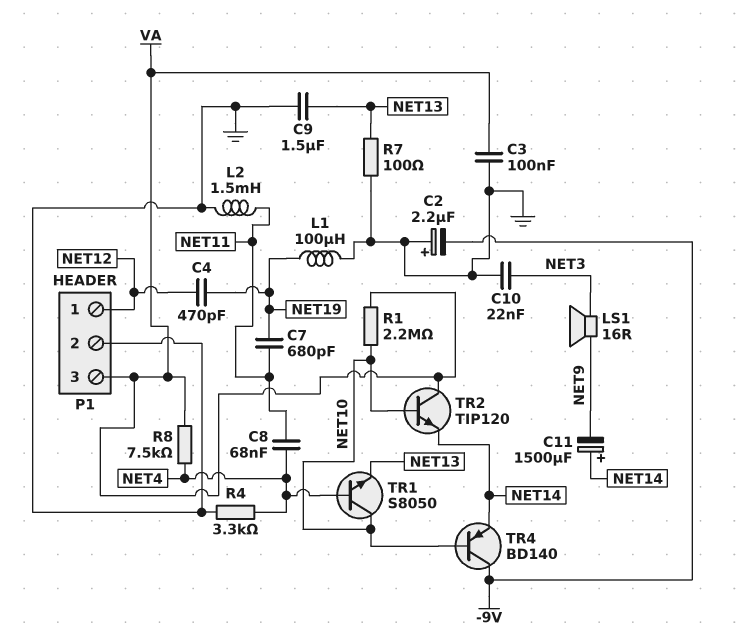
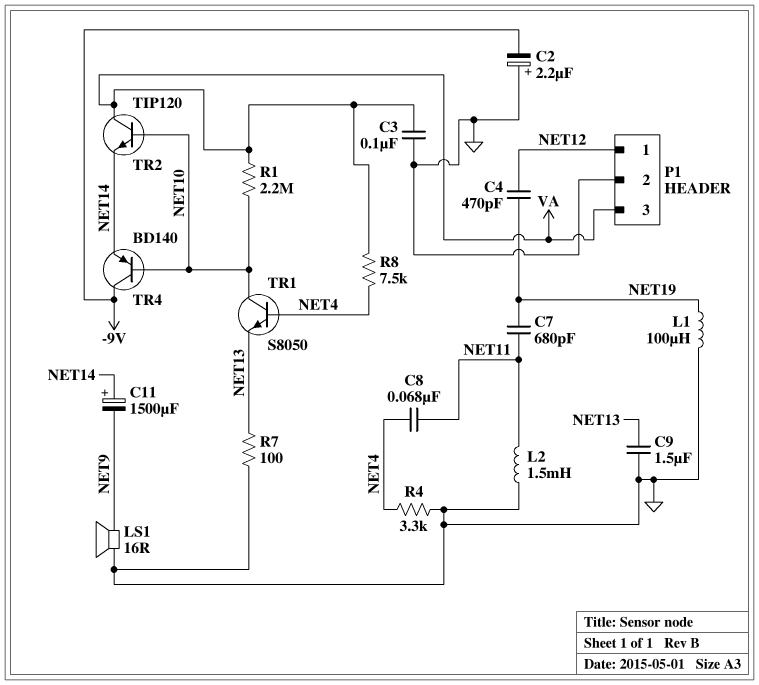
C10: 22nF (GND, NET3) -> none
LS1: speaker 16R (NET3, NET9) -> speaker 16R (GND, NET9)

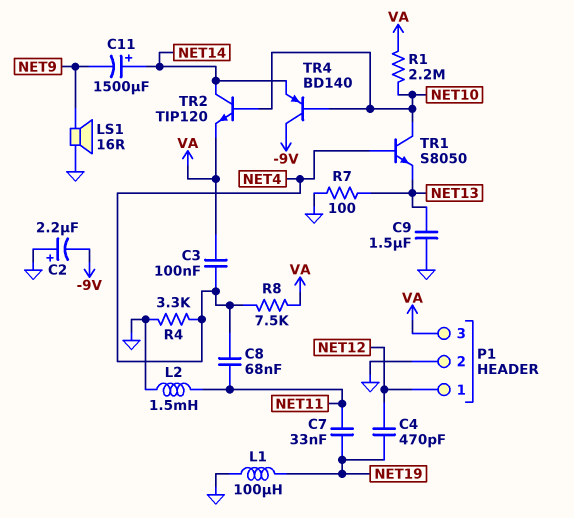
C3: 100nF (GND, VA) -> 100nF (NET4, VA)
C7: 680pF (NET11, NET19) -> 33nF (NET11, NET19)
TR2: NPN TIP120 (B NET10, C VA, E NET14) -> NPN TIP120 (B NET10, C NET14, E VA)

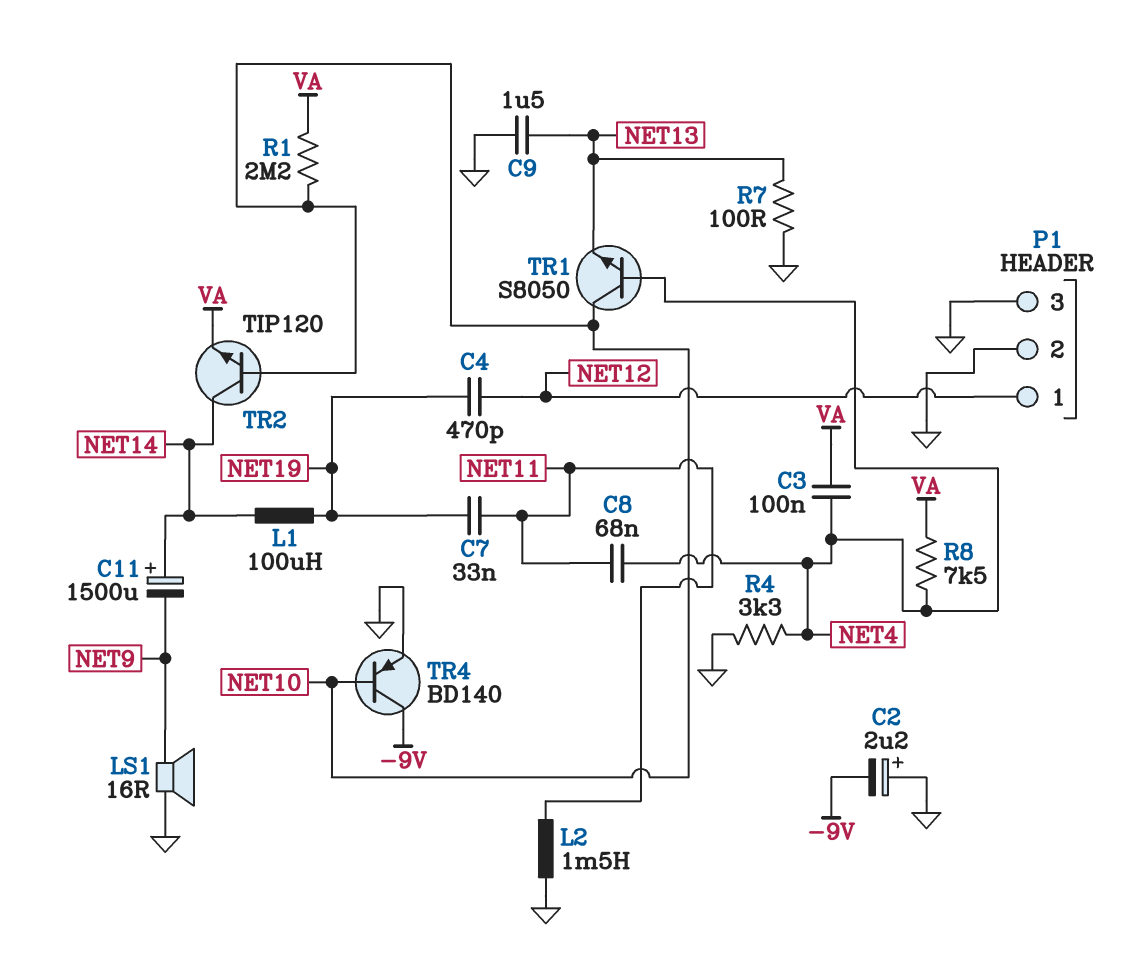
L1: 100uH (GND, NET19) -> 100uH (NET14, NET19)
P1 pin 3: VA -> GND
TR4: PNP BD140 (B NET10, C -9V, E NET14) -> PNP BD140 (B NET10, C -9V, E GND)

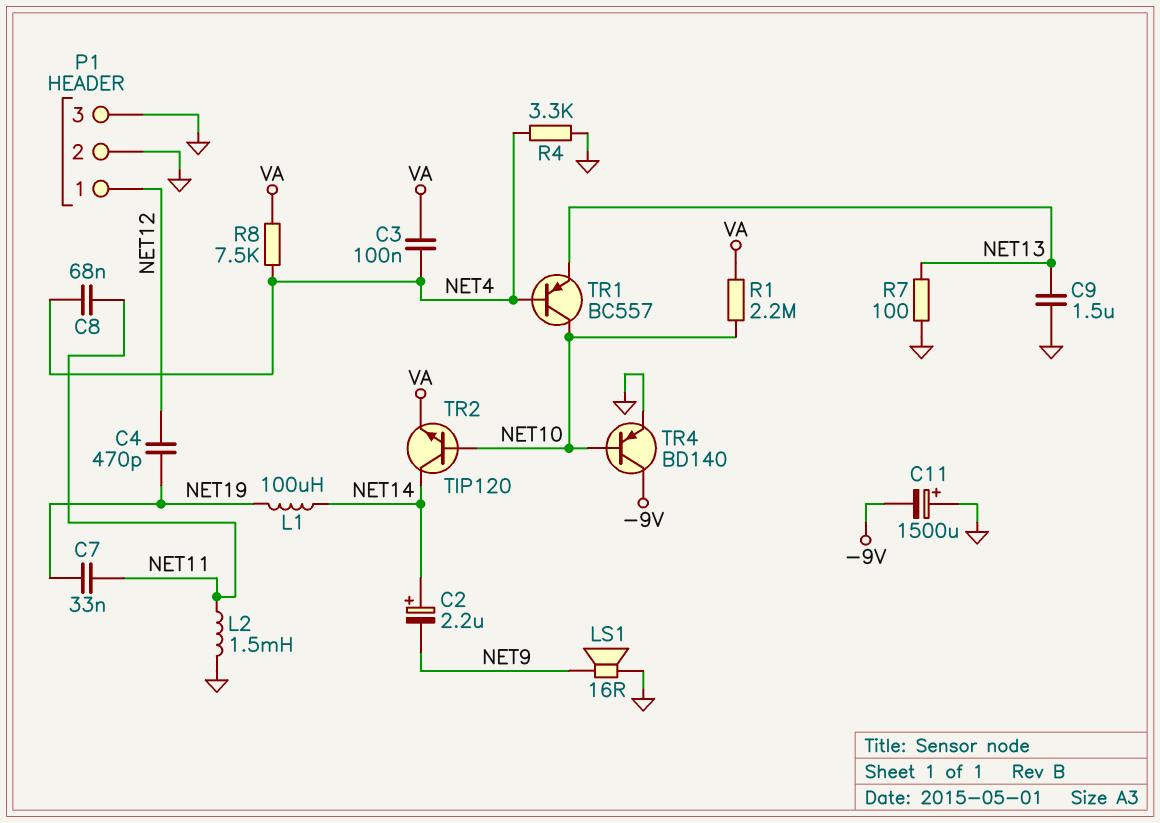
C2: 2.2uF (plus GND, minus -9V) -> 2.2uF (plus NET14, minus NET9)
C11: 1500uF (plus NET14, minus NET9) -> 1500uF (plus GND, minus -9V)
TR1: NPN S8050 (B NET4, C NET10, E NET13) -> PNP BC557 (B NET4, C NET10, E NET13)

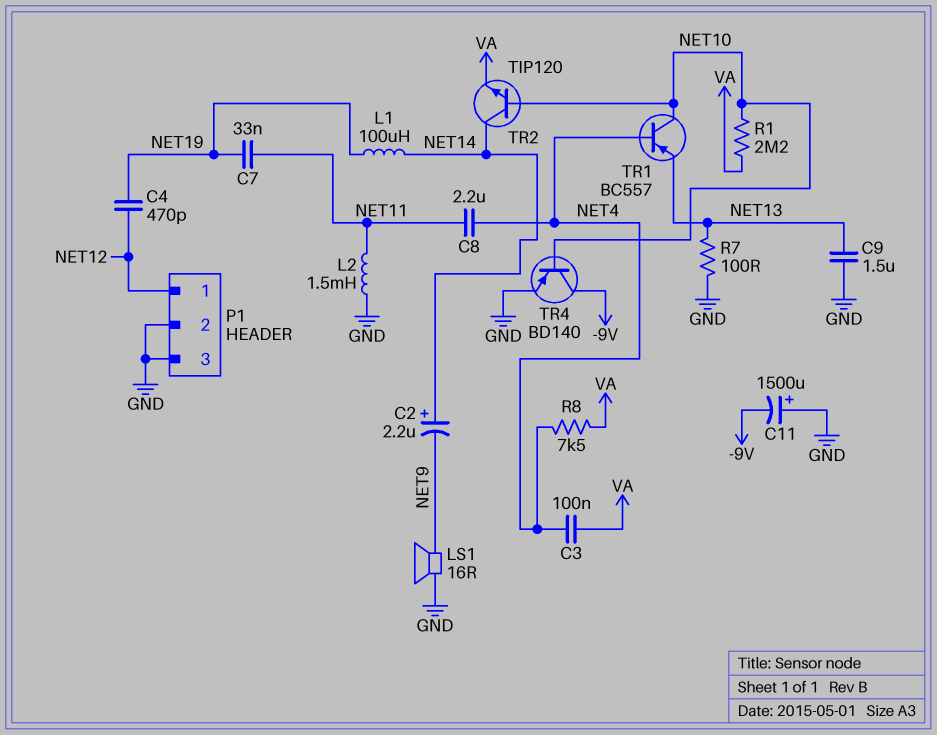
C8: 68nF (NET4, NET11) -> 2.2uF (NET4, NET11)
R4: 3.3k (GND, NET4) -> none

-*-

» **Aim of the exercise**:
Excluding the pictures, reproduce every entry exactly as given.

» **Answer to this problem**:
C10: 22nF (GND, NET3) -> none
LS1: speaker 16R (NET3, NET9) -> speaker 16R (GND, NET9)

C3: 100nF (GND, VA) -> 100nF (NET4, VA)
C7: 680pF (NET11, NET19) -> 33nF (NET11, NET19)
TR2: NPN TIP120 (B NET10, C VA, E NET14) -> NPN TIP120 (B NET10, C NET14, E VA)

L1: 100uH (GND, NET19) -> 100uH (NET14, NET19)
P1 pin 3: VA -> GND
TR4: PNP BD140 (B NET10, C -9V, E NET14) -> PNP BD140 (B NET10, C -9V, E GND)

C2: 2.2uF (plus GND, minus -9V) -> 2.2uF (plus NET14, minus NET9)
C11: 1500uF (plus NET14, minus NET9) -> 1500uF (plus GND, minus -9V)
TR1: NPN S8050 (B NET4, C NET10, E NET13) -> PNP BC557 (B NET4, C NET10, E NET13)

C8: 68nF (NET4, NET11) -> 2.2uF (NET4, NET11)
R4: 3.3k (GND, NET4) -> none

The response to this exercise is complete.